Aim of the task: Copy the following entries word for word, leaving out the pictures.

===== Records for this task

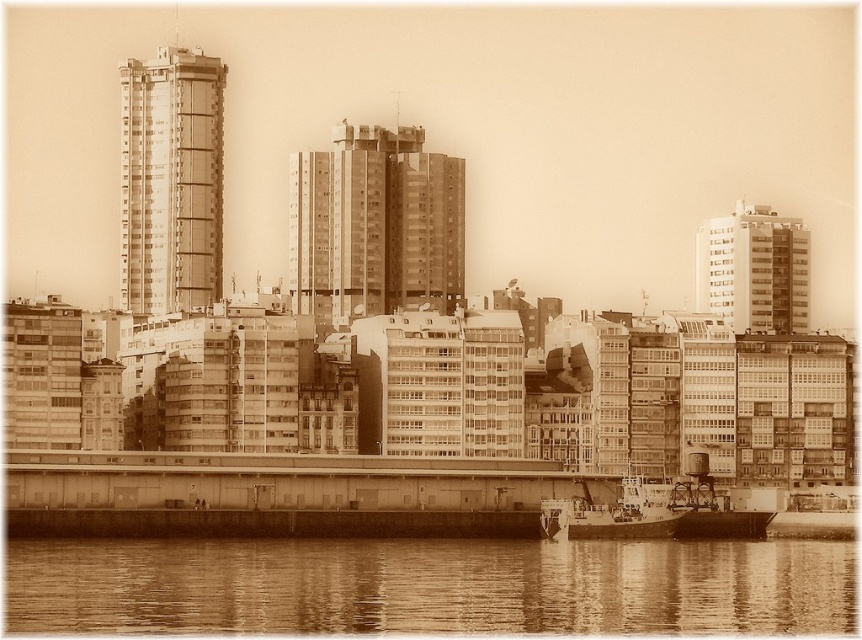
Question: Does smooth water at lower center appear under smooth concrete building at right?

Choices:
 (A) yes
 (B) no

Answer: (A)

Question: Which of the following is the farthest from the observer?

Choices:
 (A) metallic ship at lower center
 (B) smooth concrete building at center

Answer: (B)

Question: Can you confirm if smooth concrete building at center is smaller than smooth concrete building at right?

Choices:
 (A) no
 (B) yes

Answer: (A)

Question: Which point is farther from the camera taking this photo?

Choices:
 (A) (701, 516)
 (B) (172, 125)
 (C) (76, 547)

Answer: (B)

Question: Is smooth water at lower center to the left of smooth concrete building at right from the viewer's perspective?

Choices:
 (A) yes
 (B) no

Answer: (A)

Question: Which of the following is the farthest from the observer?

Choices:
 (A) metallic ship at lower center
 (B) smooth concrete building at right
 (C) smooth water at lower center

Answer: (B)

==========

Answer space:
Question: Does smooth water at lower center appear under smooth concrete building at right?

Choices:
 (A) yes
 (B) no

Answer: (A)

Question: Which of the following is the farthest from the observer?

Choices:
 (A) metallic ship at lower center
 (B) smooth concrete building at center

Answer: (B)

Question: Can you confirm if smooth concrete building at center is smaller than smooth concrete building at right?

Choices:
 (A) no
 (B) yes

Answer: (A)

Question: Which point is farther from the camera taking this photo?

Choices:
 (A) (701, 516)
 (B) (172, 125)
 (C) (76, 547)

Answer: (B)

Question: Is smooth water at lower center to the left of smooth concrete building at right from the viewer's perspective?

Choices:
 (A) yes
 (B) no

Answer: (A)

Question: Which of the following is the farthest from the observer?

Choices:
 (A) metallic ship at lower center
 (B) smooth concrete building at right
 (C) smooth water at lower center

Answer: (B)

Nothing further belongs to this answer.